# Problem description
Only lines holding the string "RADIO" are wanted; copy each one from the material.

# Available data
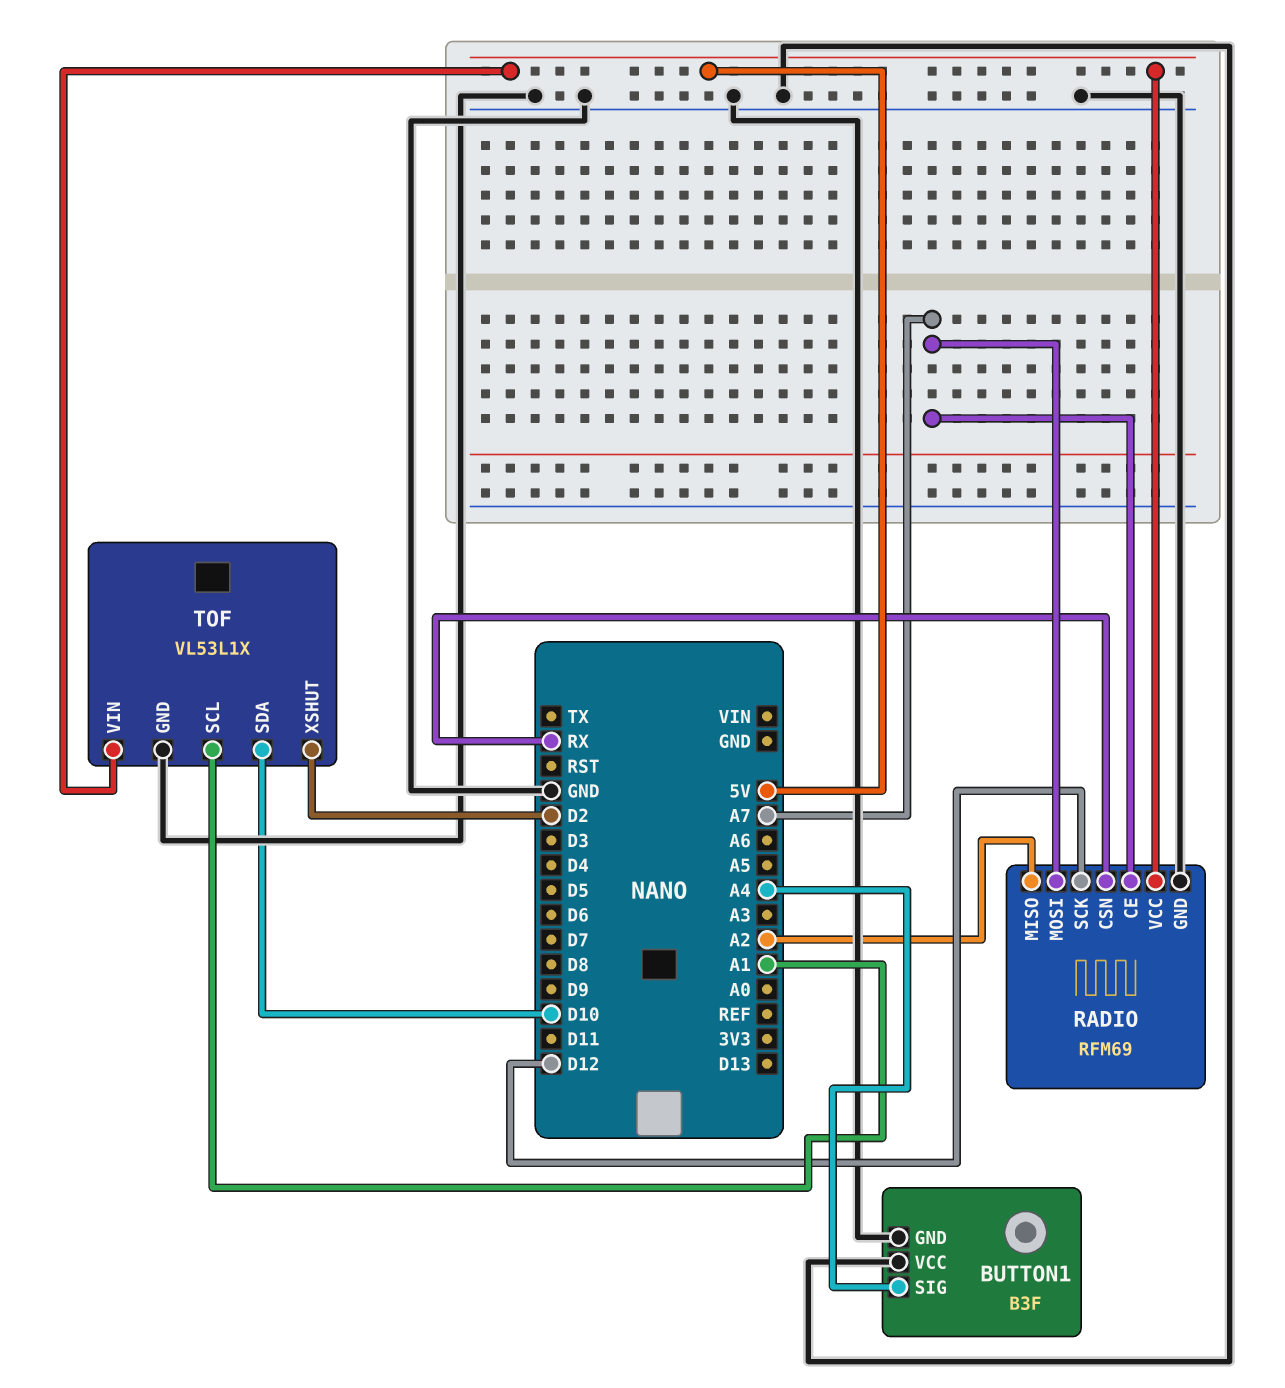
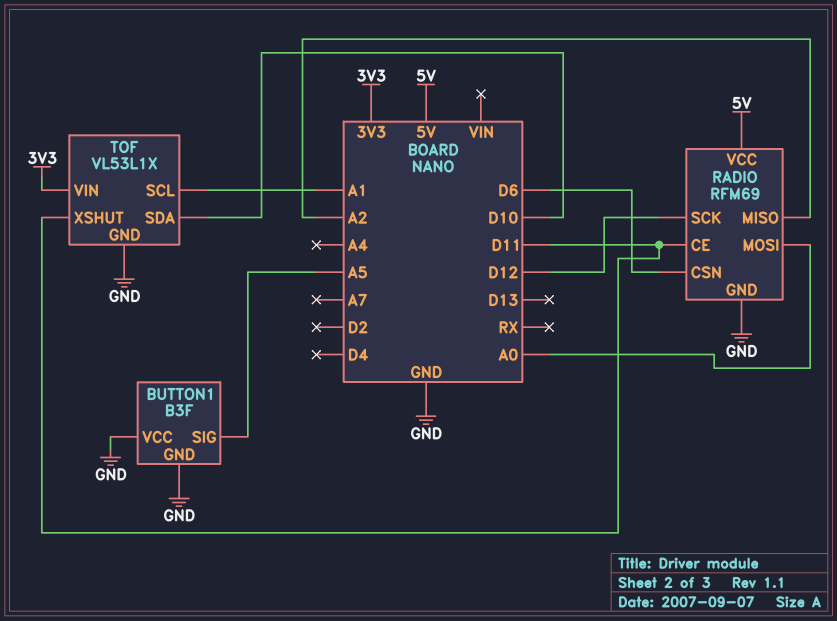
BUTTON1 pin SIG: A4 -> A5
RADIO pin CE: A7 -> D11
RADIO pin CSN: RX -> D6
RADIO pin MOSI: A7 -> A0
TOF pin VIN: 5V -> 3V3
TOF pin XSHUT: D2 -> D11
---
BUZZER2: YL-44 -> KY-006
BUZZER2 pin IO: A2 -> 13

# Expected answer
RADIO pin CE: A7 -> D11
RADIO pin CSN: RX -> D6
RADIO pin MOSI: A7 -> A0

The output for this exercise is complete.